Instructions to follow: Leave out the pictures and output the data verbatim.

Material provided:

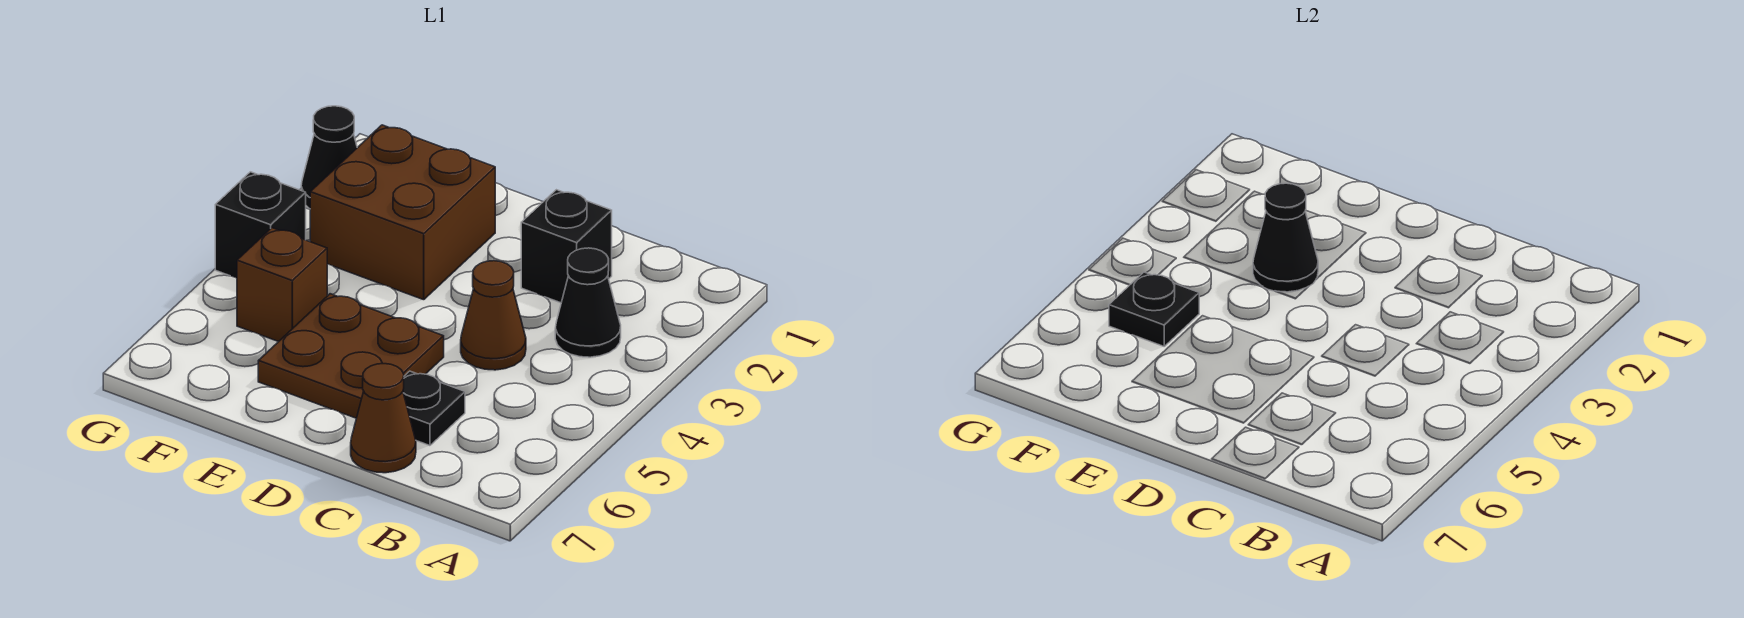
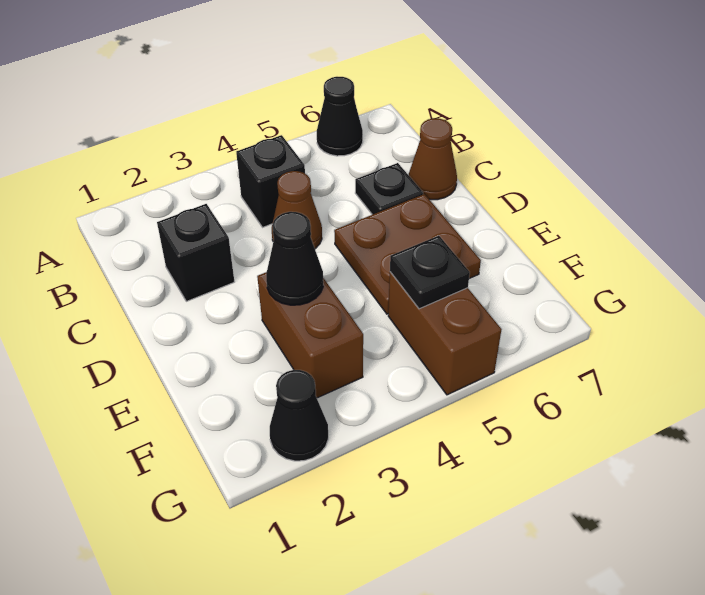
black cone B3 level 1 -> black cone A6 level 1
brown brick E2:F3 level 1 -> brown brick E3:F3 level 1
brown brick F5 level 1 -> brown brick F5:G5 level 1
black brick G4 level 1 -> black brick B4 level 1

The completed task:
black cone B3 level 1 -> black cone A6 level 1
brown brick E2:F3 level 1 -> brown brick E3:F3 level 1
brown brick F5 level 1 -> brown brick F5:G5 level 1
black brick G4 level 1 -> black brick B4 level 1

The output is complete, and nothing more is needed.